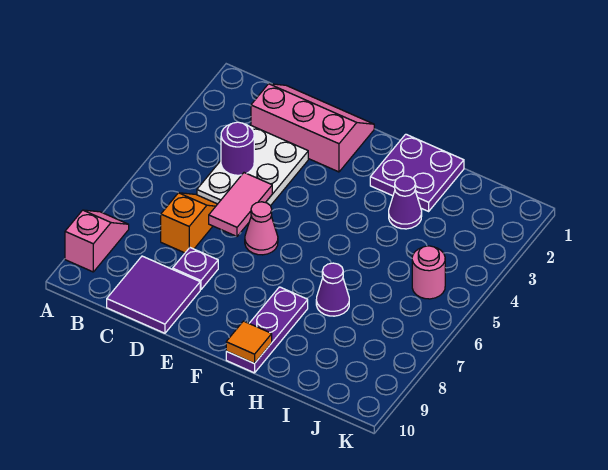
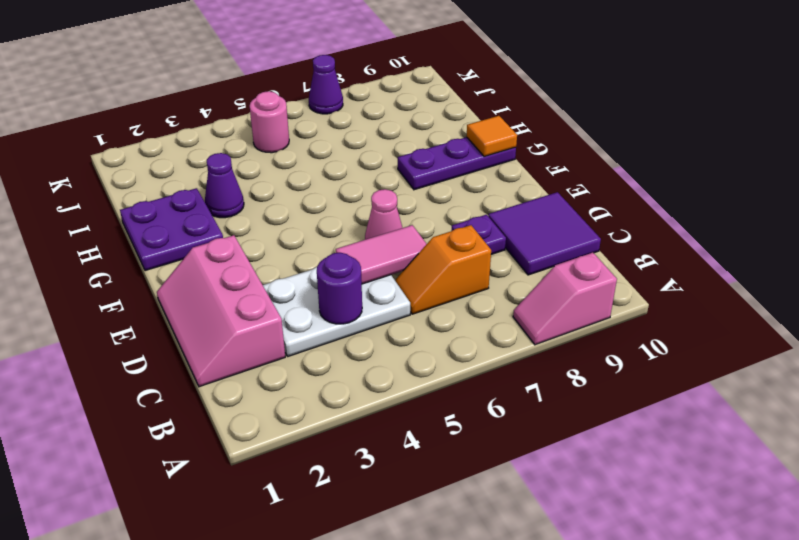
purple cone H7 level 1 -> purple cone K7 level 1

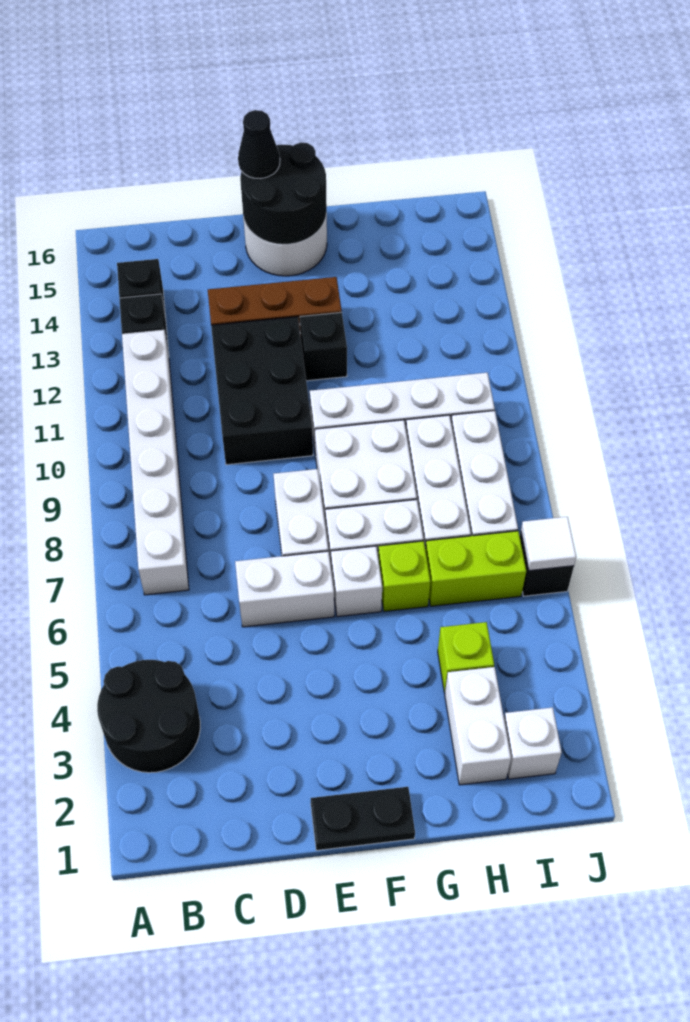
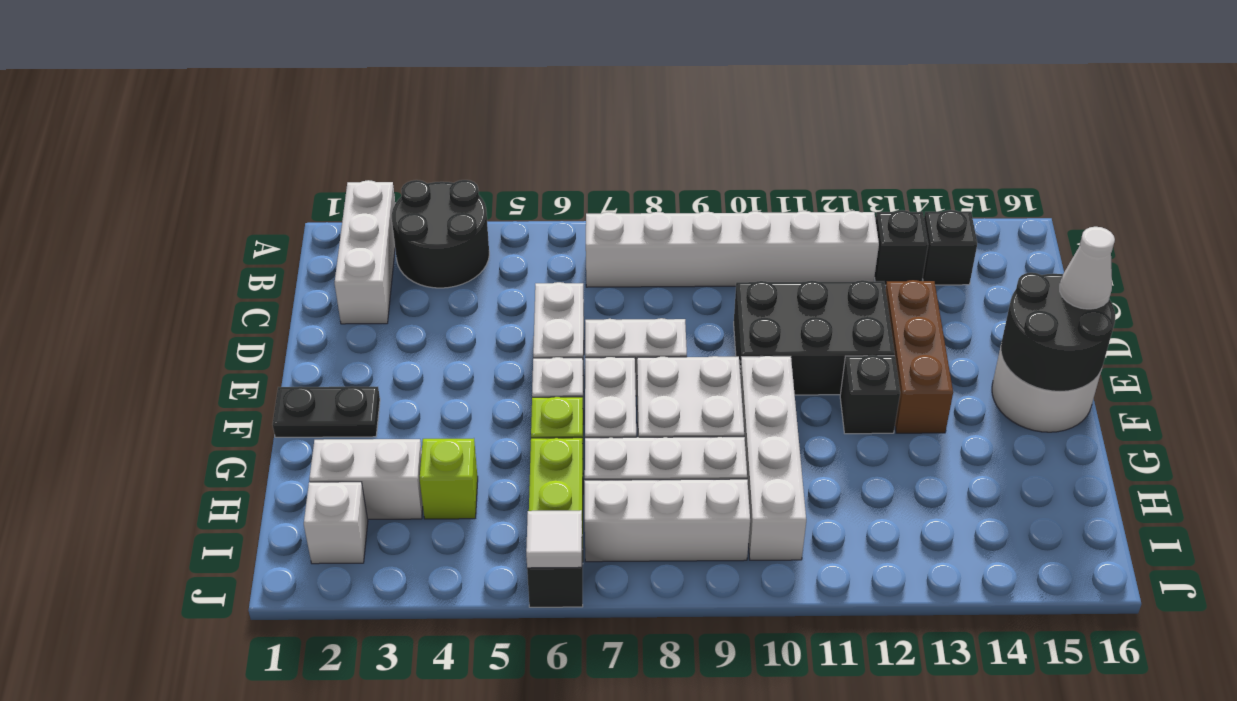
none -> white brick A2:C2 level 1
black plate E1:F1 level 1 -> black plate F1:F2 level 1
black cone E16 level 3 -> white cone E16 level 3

---

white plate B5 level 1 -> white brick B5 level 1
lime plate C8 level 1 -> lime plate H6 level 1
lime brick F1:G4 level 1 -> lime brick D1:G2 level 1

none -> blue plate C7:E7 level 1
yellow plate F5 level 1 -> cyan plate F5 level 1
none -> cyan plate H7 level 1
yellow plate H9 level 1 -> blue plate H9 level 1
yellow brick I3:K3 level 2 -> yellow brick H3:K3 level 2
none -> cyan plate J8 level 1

---

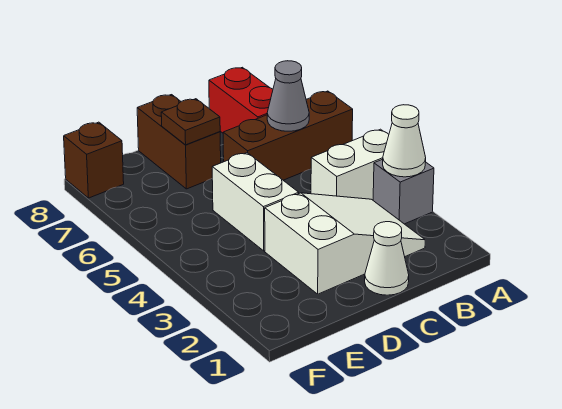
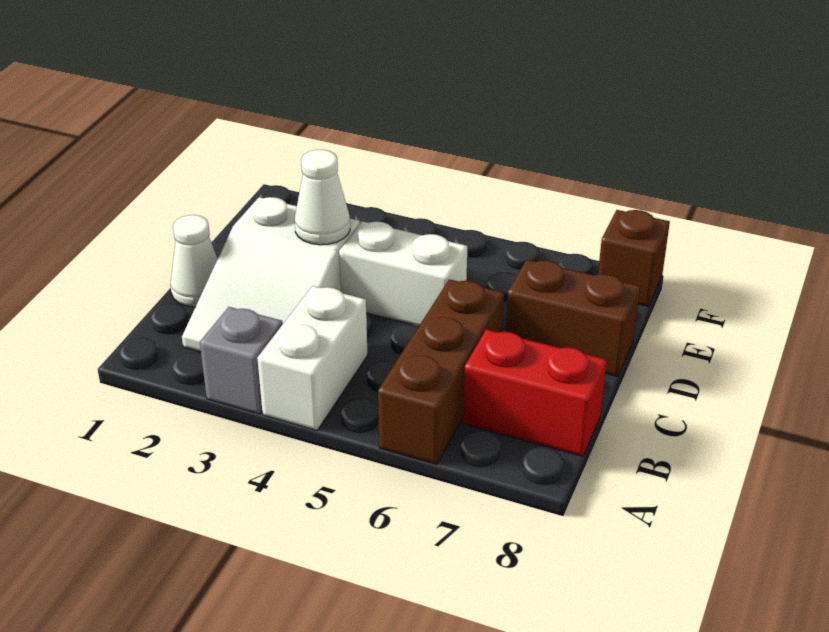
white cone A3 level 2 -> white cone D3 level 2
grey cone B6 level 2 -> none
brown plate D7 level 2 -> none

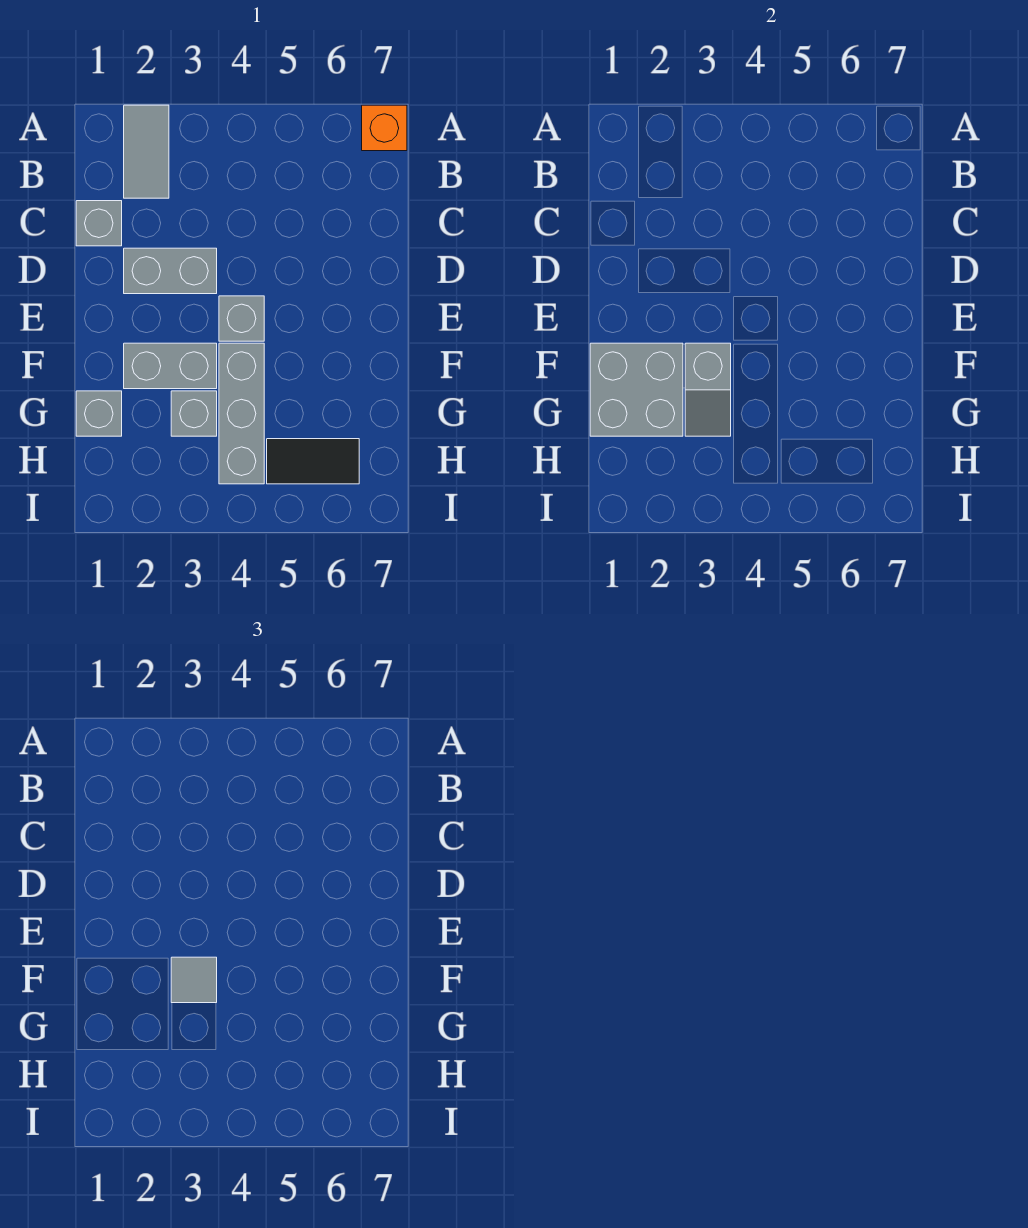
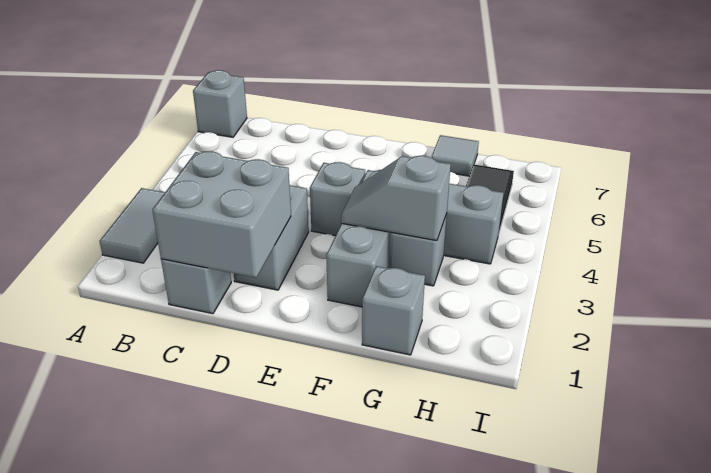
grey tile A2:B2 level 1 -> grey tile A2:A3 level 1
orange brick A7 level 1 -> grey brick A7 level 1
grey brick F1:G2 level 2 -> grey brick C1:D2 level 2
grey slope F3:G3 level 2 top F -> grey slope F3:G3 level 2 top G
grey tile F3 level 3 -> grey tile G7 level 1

**What you need to do:** Using the listing above, copy exactly the line that contains "black plate E1:F1", the line that contains "black cone E16", and each line that falls between them.

**Result of the exercise:**
black plate E1:F1 level 1 -> black plate F1:F2 level 1
black cone E16 level 3 -> white cone E16 level 3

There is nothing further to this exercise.